INFORMATION PROVIDED –
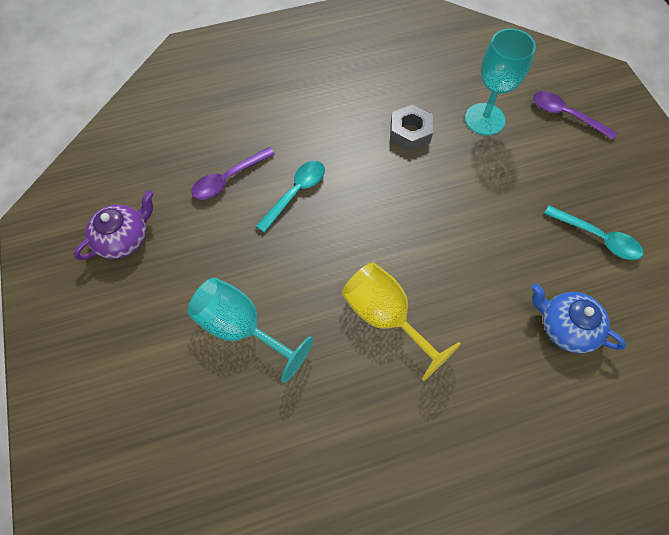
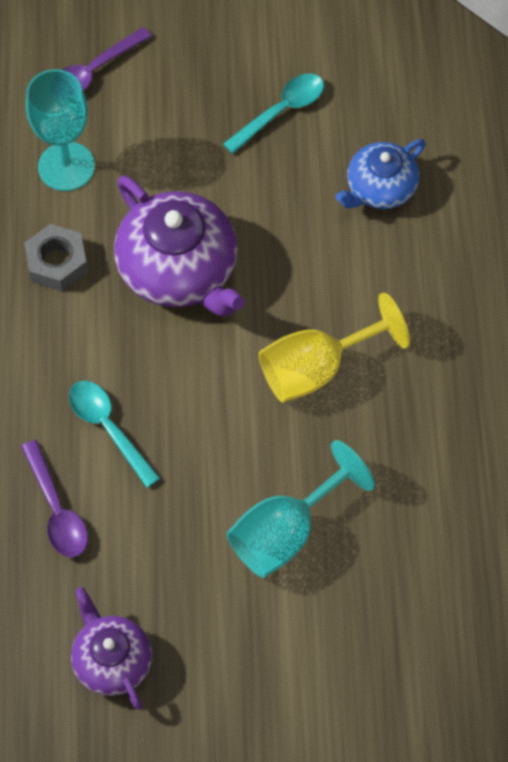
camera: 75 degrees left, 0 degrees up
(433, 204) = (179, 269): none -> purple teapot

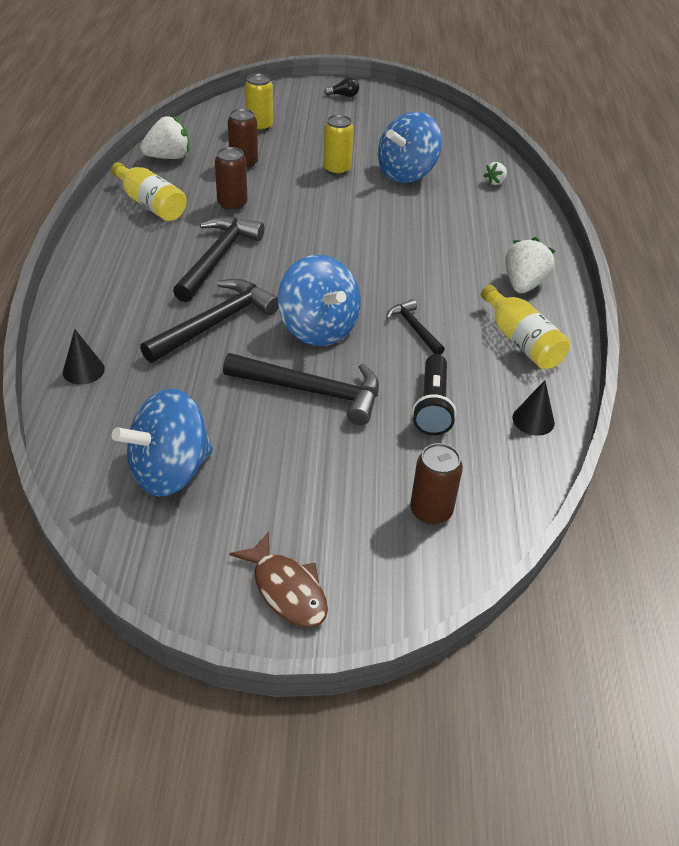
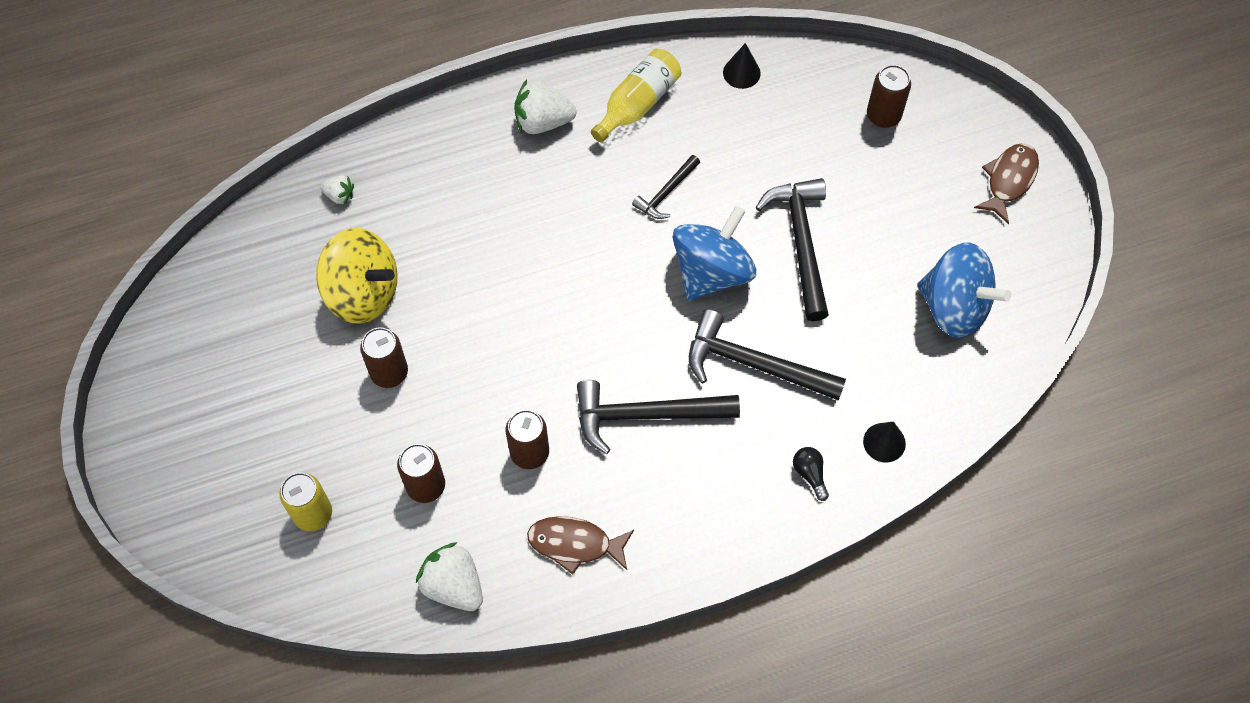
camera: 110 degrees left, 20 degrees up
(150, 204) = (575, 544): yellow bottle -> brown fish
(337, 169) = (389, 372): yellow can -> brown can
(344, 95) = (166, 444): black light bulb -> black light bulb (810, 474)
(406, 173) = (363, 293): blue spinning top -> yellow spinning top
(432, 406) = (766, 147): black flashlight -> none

TASK PROMPT – With the images excluded, output every record verbatim.

COMPLETED EXERCISE –
camera: 75 degrees left, 0 degrees up
(433, 204) = (179, 269): none -> purple teapot

camera: 110 degrees left, 20 degrees up
(150, 204) = (575, 544): yellow bottle -> brown fish
(337, 169) = (389, 372): yellow can -> brown can
(344, 95) = (166, 444): black light bulb -> black light bulb (810, 474)
(406, 173) = (363, 293): blue spinning top -> yellow spinning top
(432, 406) = (766, 147): black flashlight -> none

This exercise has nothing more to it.